● TASK BRIEF: Extract each of the lines below that contains the string "with". Case matters.

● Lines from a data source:
○ ○ ○

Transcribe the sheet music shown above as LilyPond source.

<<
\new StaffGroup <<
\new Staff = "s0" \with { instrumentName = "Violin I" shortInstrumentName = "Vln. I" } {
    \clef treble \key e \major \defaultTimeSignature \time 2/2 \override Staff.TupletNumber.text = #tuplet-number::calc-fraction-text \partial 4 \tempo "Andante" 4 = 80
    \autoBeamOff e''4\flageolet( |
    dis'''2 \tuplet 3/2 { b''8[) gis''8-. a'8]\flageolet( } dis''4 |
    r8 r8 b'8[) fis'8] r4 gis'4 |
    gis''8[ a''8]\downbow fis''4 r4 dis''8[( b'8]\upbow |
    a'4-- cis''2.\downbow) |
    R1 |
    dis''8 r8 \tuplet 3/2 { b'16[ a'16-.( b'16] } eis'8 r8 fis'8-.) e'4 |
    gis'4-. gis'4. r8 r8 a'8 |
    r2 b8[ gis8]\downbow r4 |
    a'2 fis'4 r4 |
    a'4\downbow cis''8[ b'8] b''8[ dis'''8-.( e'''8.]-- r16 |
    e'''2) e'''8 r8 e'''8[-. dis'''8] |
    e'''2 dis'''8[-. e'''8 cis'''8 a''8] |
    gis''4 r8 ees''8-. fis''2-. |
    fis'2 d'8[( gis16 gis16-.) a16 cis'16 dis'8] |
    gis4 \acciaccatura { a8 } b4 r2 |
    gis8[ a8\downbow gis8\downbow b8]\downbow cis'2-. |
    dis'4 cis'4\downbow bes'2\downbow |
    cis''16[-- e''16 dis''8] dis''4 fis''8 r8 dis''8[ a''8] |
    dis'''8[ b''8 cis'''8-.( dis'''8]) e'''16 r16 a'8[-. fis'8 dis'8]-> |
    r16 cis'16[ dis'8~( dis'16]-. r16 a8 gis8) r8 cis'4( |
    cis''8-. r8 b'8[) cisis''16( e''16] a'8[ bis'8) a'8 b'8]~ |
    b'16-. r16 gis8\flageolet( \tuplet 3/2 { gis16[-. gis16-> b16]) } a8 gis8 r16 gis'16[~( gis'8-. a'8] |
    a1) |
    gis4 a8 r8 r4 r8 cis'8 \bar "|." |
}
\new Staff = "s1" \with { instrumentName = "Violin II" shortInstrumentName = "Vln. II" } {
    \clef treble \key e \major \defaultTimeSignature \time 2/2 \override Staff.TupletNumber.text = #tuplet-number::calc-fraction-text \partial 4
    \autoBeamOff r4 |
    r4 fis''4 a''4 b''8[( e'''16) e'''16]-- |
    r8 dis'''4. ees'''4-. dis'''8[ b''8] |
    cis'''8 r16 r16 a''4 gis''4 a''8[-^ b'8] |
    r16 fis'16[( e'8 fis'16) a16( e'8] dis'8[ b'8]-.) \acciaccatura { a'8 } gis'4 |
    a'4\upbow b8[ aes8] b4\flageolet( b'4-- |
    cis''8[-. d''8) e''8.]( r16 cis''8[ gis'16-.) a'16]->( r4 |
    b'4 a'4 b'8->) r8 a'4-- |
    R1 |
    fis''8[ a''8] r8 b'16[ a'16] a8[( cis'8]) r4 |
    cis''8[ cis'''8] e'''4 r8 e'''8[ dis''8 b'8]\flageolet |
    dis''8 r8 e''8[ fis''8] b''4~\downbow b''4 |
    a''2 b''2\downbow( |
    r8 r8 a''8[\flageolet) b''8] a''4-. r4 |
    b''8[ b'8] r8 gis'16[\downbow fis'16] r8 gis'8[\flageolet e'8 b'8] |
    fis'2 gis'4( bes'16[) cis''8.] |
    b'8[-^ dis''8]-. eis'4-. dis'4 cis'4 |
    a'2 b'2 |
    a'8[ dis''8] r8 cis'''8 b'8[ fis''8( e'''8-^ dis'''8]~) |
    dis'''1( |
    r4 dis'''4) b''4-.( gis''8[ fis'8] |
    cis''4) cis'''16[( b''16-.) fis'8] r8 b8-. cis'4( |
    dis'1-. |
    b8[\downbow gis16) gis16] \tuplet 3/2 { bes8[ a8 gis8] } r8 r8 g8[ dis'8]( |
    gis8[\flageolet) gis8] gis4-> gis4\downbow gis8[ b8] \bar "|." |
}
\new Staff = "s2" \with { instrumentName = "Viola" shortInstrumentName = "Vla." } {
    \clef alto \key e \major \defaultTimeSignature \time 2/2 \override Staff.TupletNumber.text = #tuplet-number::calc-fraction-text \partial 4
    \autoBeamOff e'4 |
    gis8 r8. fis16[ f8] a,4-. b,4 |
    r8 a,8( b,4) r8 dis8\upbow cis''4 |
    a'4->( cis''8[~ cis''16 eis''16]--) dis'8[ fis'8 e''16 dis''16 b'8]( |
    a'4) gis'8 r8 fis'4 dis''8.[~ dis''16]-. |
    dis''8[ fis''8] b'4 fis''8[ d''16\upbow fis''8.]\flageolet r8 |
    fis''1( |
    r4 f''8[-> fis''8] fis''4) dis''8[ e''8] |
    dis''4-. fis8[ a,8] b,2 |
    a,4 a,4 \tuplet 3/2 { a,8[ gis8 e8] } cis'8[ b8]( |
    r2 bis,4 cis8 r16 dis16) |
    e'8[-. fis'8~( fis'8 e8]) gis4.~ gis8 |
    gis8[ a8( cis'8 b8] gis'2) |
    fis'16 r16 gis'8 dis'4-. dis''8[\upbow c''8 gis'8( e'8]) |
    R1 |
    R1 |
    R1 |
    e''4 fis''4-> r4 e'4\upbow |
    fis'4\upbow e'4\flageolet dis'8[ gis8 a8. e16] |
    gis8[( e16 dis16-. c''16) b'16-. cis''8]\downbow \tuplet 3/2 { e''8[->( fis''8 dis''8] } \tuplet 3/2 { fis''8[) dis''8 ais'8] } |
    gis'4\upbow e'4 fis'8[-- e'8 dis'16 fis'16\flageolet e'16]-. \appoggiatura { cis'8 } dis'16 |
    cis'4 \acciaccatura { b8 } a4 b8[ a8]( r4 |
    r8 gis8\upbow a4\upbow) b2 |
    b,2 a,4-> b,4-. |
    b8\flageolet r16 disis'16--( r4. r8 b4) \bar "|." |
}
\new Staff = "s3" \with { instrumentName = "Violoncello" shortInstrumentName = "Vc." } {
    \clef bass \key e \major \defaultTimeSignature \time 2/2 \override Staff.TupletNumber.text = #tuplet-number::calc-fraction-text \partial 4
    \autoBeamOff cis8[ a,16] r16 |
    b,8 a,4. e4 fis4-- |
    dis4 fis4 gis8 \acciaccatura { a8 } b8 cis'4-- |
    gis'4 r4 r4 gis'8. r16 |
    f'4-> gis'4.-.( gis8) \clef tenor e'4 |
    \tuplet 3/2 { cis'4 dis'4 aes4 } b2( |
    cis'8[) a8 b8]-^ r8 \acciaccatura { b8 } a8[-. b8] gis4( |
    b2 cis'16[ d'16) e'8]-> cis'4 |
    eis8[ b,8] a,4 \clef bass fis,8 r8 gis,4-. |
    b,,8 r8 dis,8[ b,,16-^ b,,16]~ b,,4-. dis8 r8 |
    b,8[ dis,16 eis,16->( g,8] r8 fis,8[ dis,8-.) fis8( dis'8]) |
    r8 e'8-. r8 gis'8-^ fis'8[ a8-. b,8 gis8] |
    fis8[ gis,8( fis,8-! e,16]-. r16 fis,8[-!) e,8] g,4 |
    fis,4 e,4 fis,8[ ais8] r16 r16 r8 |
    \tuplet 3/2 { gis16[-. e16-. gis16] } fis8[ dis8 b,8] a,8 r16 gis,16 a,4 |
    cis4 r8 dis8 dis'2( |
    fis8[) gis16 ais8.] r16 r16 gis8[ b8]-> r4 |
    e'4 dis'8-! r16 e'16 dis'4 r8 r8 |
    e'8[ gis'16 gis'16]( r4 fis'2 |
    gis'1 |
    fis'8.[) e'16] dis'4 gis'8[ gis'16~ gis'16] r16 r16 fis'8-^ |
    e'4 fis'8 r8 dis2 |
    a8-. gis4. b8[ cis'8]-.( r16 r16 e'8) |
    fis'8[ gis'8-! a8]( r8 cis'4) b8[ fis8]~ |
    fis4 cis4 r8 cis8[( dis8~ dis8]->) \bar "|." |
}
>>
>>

○ ○ ○

● SOLUTION TO THIS PROBLEM:
\new Staff = "s0" \with { instrumentName = "Violin I" shortInstrumentName = "Vln. I" } {
\new Staff = "s1" \with { instrumentName = "Violin II" shortInstrumentName = "Vln. II" } {
\new Staff = "s2" \with { instrumentName = "Viola" shortInstrumentName = "Vla." } {
\new Staff = "s3" \with { instrumentName = "Violoncello" shortInstrumentName = "Vc." } {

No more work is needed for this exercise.